* [WORK ITEM]
Please write out, exactly as given, the line that contains "410 584 465)" and all lines that follow it through the end of the listing, and nothing else.

* [GIVEN INFORMATION]
== Segment start ==
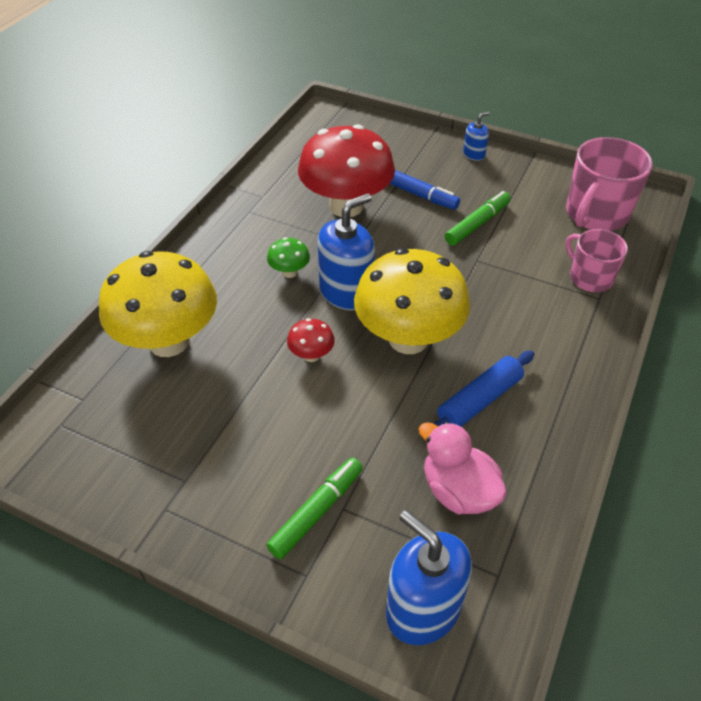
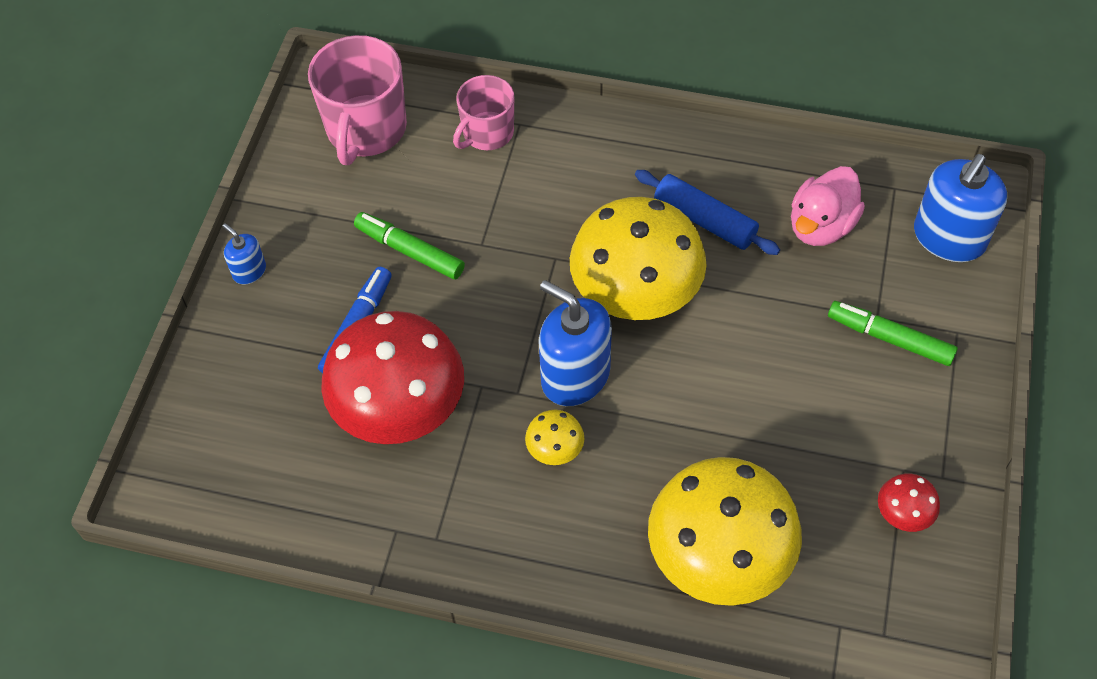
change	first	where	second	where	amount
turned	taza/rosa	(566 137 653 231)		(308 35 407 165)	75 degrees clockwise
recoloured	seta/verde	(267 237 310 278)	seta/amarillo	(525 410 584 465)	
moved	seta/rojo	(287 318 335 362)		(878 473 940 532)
== Segment end ==
* [RESPONSE FOR THIS EXERCISE]
recoloured	seta/verde	(267 237 310 278)	seta/amarillo	(525 410 584 465)	
moved	seta/rojo	(287 318 335 362)		(878 473 940 532)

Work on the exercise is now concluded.